What to produce
Please write out all the data that follows exactly, without the pictures.

Records to process

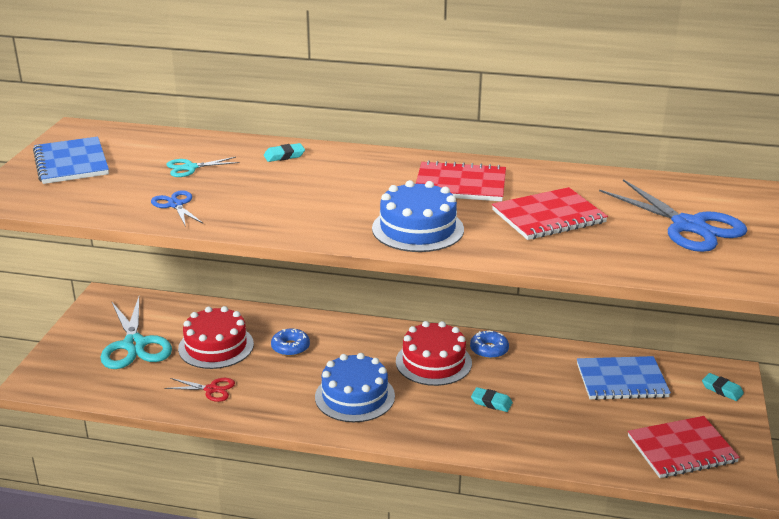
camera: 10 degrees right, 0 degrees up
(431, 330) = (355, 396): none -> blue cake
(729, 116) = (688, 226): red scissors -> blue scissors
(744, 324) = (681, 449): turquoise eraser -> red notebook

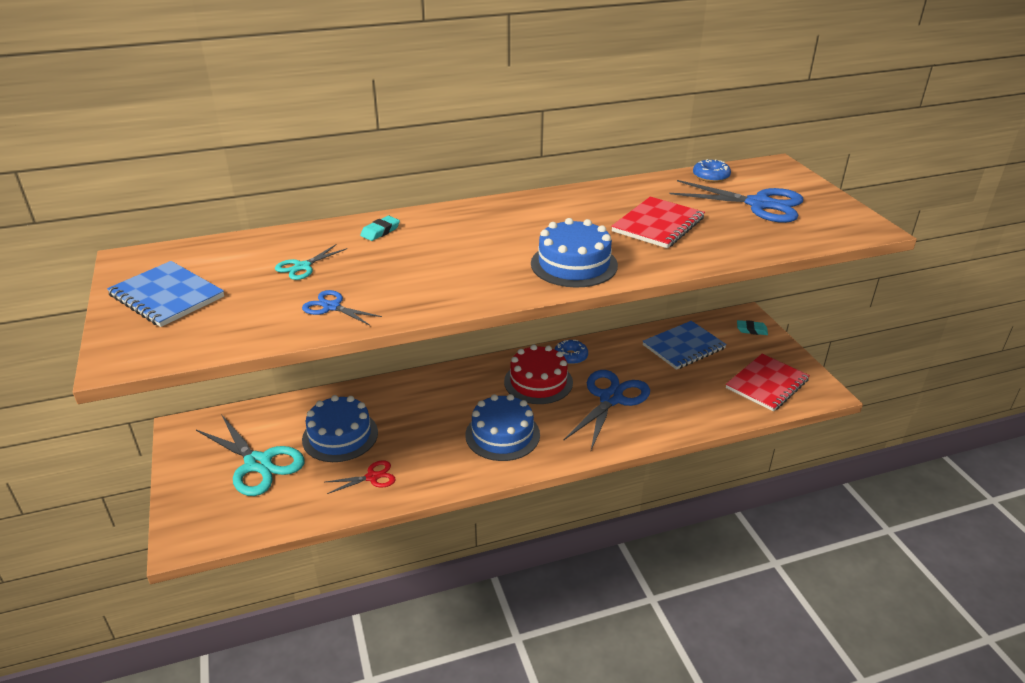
camera: 30 degrees left, 5 degrees up
(216, 346) = (340, 436): red cake -> blue cake
(290, 347) = (409, 412): blue donut -> blue donut (711, 176)
(460, 184) = (561, 217): red notebook -> none
(491, 402) = (610, 399): turquoise eraser -> blue scissors

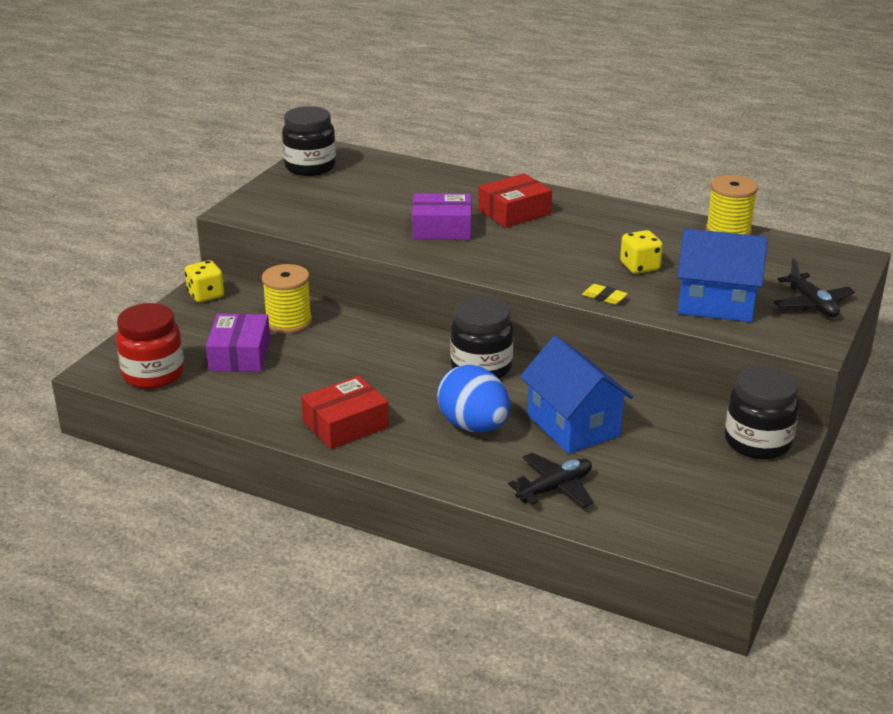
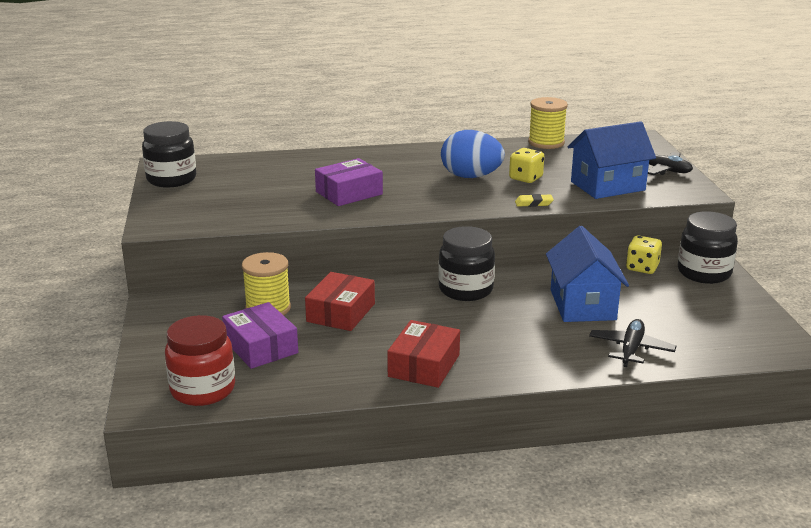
camera: 35 degrees left, 5 degrees down
(206, 295) = (163, 312): yellow dice -> yellow dice (642, 268)
(473, 426) = (518, 330): blue egg -> blue egg (471, 177)
(514, 212) = (385, 168): red box -> red box (341, 312)
(573, 426) = (582, 305): blue house -> blue house turned 60 degrees clockwise

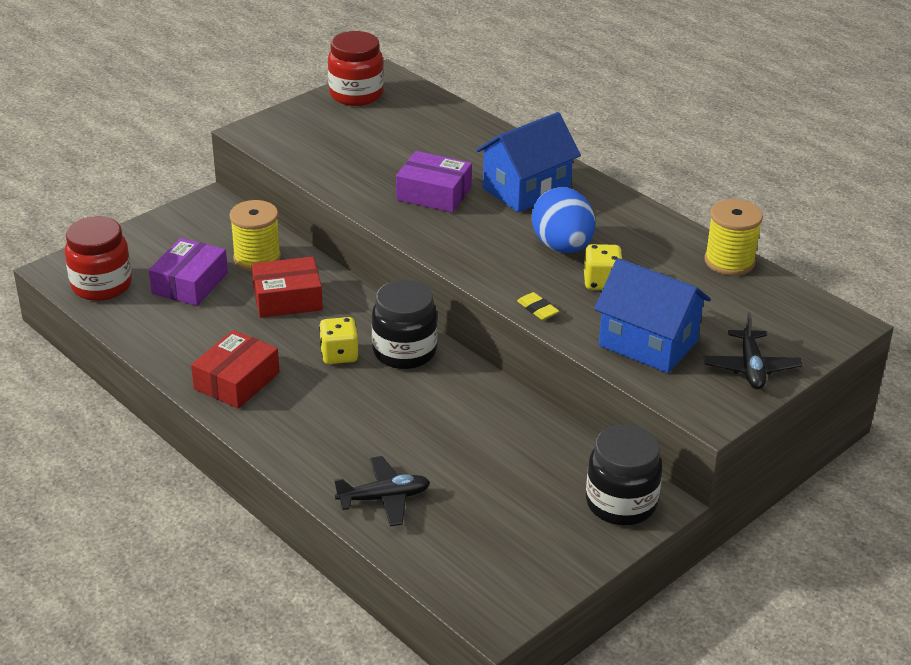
camera: 55 degrees right, 10 degrees up
(171, 179) = (356, 95): black jar -> red jar
(424, 365) = (237, 381): red box -> red box turned 45 degrees counterclockwise
(582, 305) = (449, 437): blue house -> blue house (526, 189)
(642, 268) = (583, 453): yellow dice -> yellow dice (339, 355)

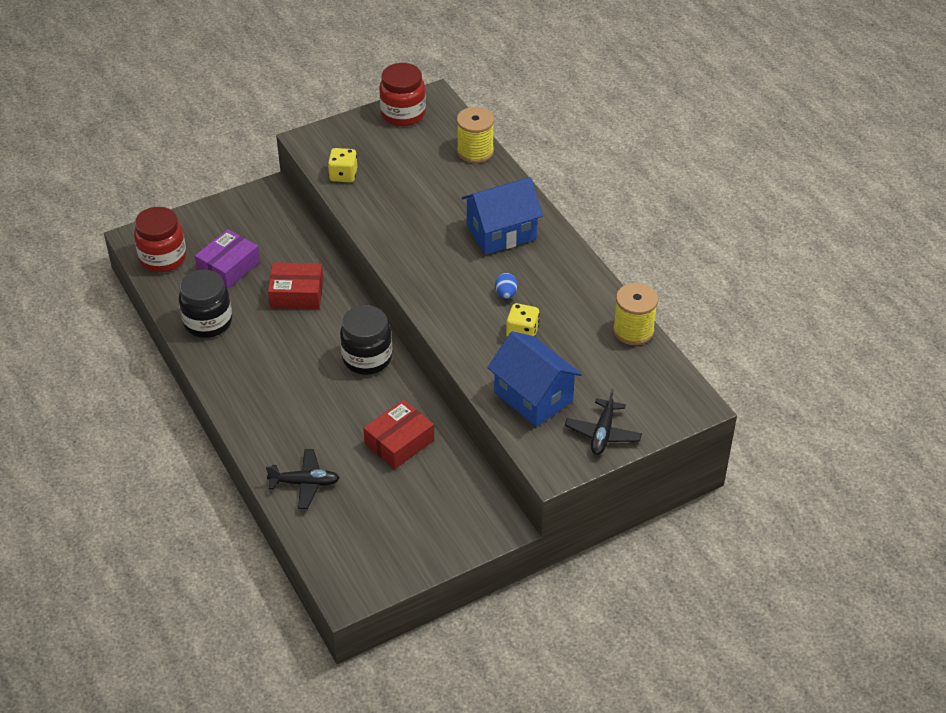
camera: 15 degrees right, 10 degrees up
(237, 381) = (234, 362): red box -> red box (399, 442)
(257, 258) = (286, 251): yellow spool -> yellow spool (475, 151)
(339, 355) = (317, 352): yellow dice -> yellow dice (343, 175)
(434, 194) = (426, 225): purple box -> none
(537, 309) = (461, 350): yellow eraser -> none
(562, 247) = (506, 294): blue egg -> blue egg, size x0.46
(621, 503) = (476, 521): black jar -> black jar (208, 322)

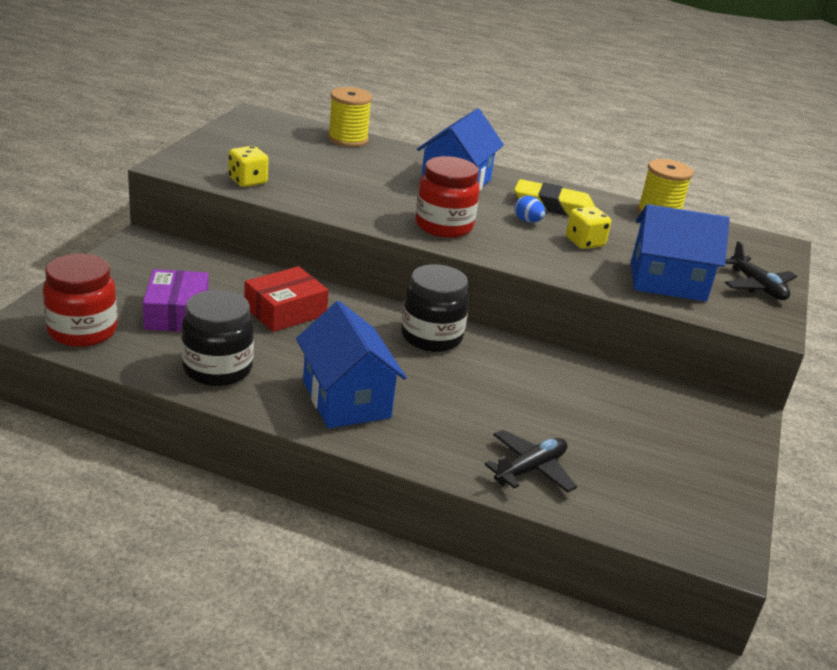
camera: 45 degrees left, 15 degrees down
(256, 380) = (346, 399): none -> blue house
(399, 442) = (561, 391): red box -> none
(403, 114) = (242, 129): red jar -> red jar (444, 226)
(551, 287) = (553, 206): none -> yellow eraser

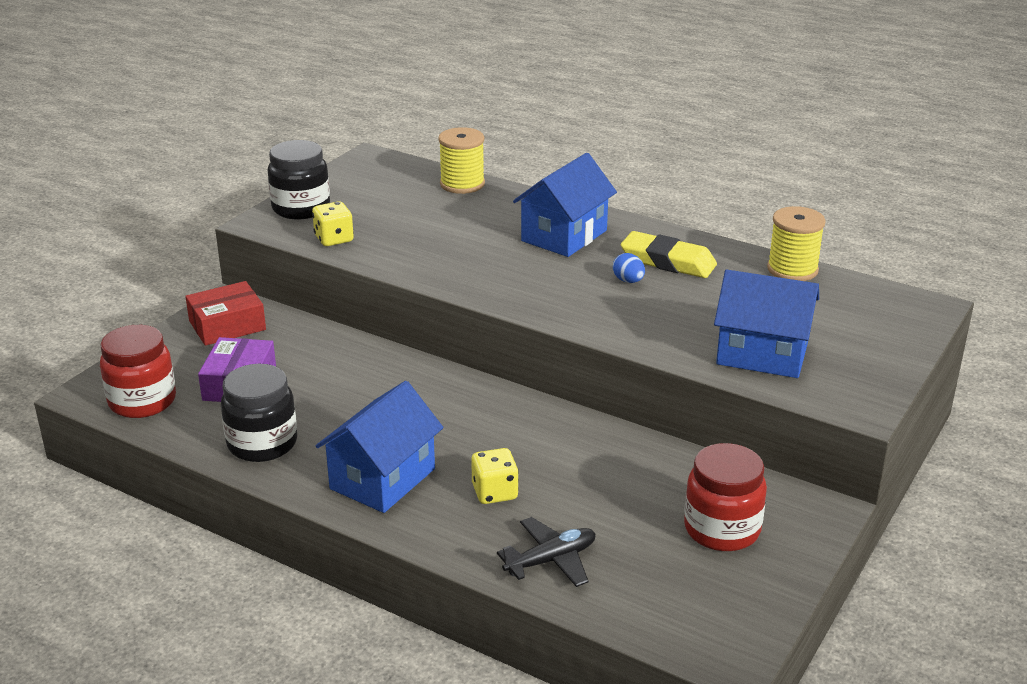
camera: 15 degrees right, 0 degrees up
(285, 311) = (351, 381): red box -> red box (227, 325)
(346, 399) = (382, 479): blue house -> blue house turned 45 degrees clockwise
(431, 337) = (498, 412): black jar -> black jar (301, 208)
(444, 226) = (528, 289): red jar -> red jar (722, 529)
(584, 242) = (684, 306): yellow dice -> yellow dice (494, 492)
(757, 286) = (871, 360): black plane -> none

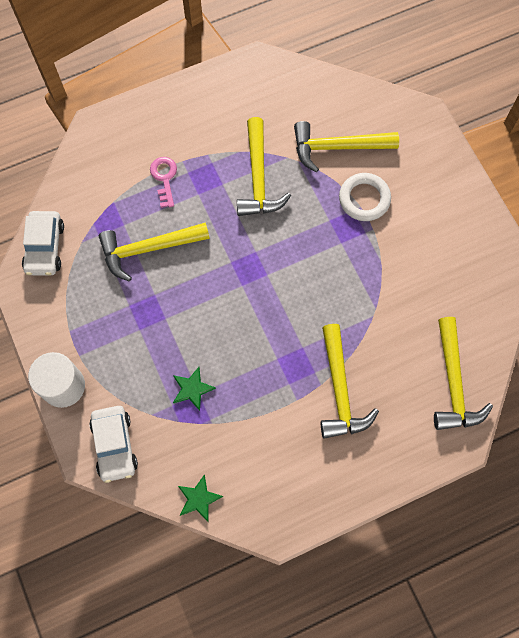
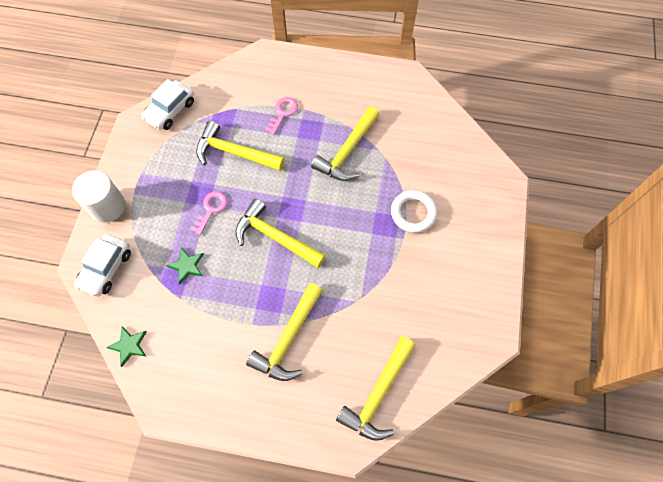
camera: 35 degrees right, 5 degrees down
(171, 320) = (211, 209): none -> pink key
(337, 147) = (421, 165): yellow hammer -> yellow hammer (275, 237)

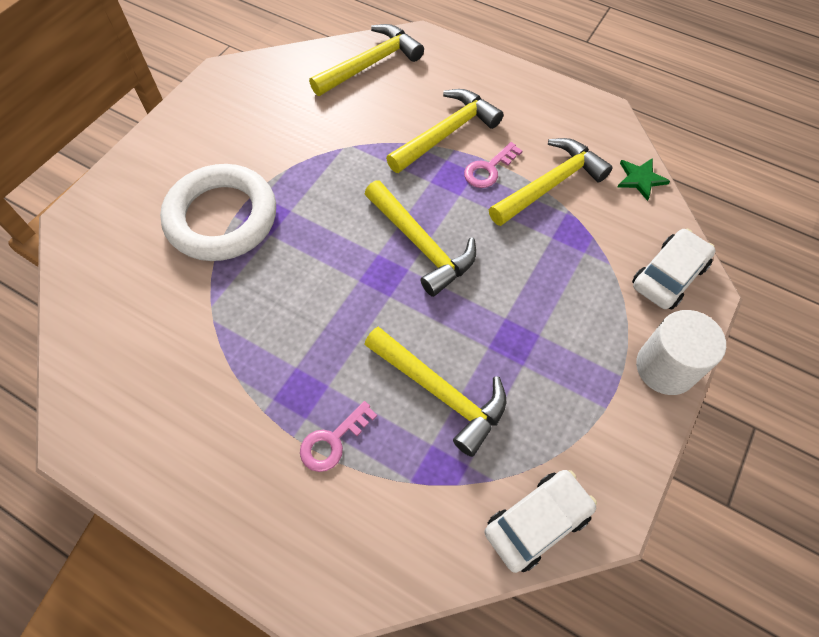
camera: 160 degrees left, 5 degrees down
(187, 265) = (553, 245): green star -> none
(211, 209) = (502, 311): pink key -> pink key (488, 169)
(347, 152) = (261, 333): yellow hammer -> yellow hammer (550, 184)
(413, 213) = (222, 218): white ring -> white ring, size x1.69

Answer to this exercise
camera: 10 degrees right, 0 degrees up
(431, 330) = (355, 396): none -> blue cake
(729, 116) = (688, 226): red scissors -> blue scissors
(744, 324) = (681, 449): turquoise eraser -> red notebook

camera: 30 degrees left, 5 degrees up
(216, 346) = (340, 436): red cake -> blue cake
(290, 347) = (409, 412): blue donut -> blue donut (711, 176)
(460, 184) = (561, 217): red notebook -> none
(491, 402) = (610, 399): turquoise eraser -> blue scissors

camera: 35 degrees left, 5 degrees down
(206, 295) = (163, 312): yellow dice -> yellow dice (642, 268)
(473, 426) = (518, 330): blue egg -> blue egg (471, 177)
(514, 212) = (385, 168): red box -> red box (341, 312)
(573, 426) = (582, 305): blue house -> blue house turned 60 degrees clockwise

camera: 55 degrees right, 10 degrees up
(171, 179) = (356, 95): black jar -> red jar
(424, 365) = (237, 381): red box -> red box turned 45 degrees counterclockwise
(582, 305) = (449, 437): blue house -> blue house (526, 189)
(642, 268) = (583, 453): yellow dice -> yellow dice (339, 355)

camera: 15 degrees right, 10 degrees up
(237, 381) = (234, 362): red box -> red box (399, 442)
(257, 258) = (286, 251): yellow spool -> yellow spool (475, 151)
(339, 355) = (317, 352): yellow dice -> yellow dice (343, 175)
(434, 194) = (426, 225): purple box -> none
(537, 309) = (461, 350): yellow eraser -> none
(562, 247) = (506, 294): blue egg -> blue egg, size x0.46
(621, 503) = (476, 521): black jar -> black jar (208, 322)

camera: 45 degrees left, 15 degrees down
(256, 380) = (346, 399): none -> blue house
(399, 442) = (561, 391): red box -> none
(403, 114) = (242, 129): red jar -> red jar (444, 226)
(551, 287) = (553, 206): none -> yellow eraser

camera: 15 degrees right, 0 degrees up
(285, 311) = (351, 381): red box -> red box (227, 325)
(346, 399) = (382, 479): blue house -> blue house turned 45 degrees clockwise
(431, 337) = (498, 412): black jar -> black jar (301, 208)
(444, 226) = (528, 289): red jar -> red jar (722, 529)
(584, 242) = (684, 306): yellow dice -> yellow dice (494, 492)
(757, 286) = (871, 360): black plane -> none

camera: 35 degrees right, 5 degrees down
(171, 320) = (211, 209): none -> pink key
(337, 147) = (421, 165): yellow hammer -> yellow hammer (275, 237)

camera: 160 degrees left, 5 degrees down
(187, 265) = (553, 245): green star -> none
(211, 209) = (502, 311): pink key -> pink key (488, 169)
(347, 152) = (261, 333): yellow hammer -> yellow hammer (550, 184)
(413, 213) = (222, 218): white ring -> white ring, size x1.69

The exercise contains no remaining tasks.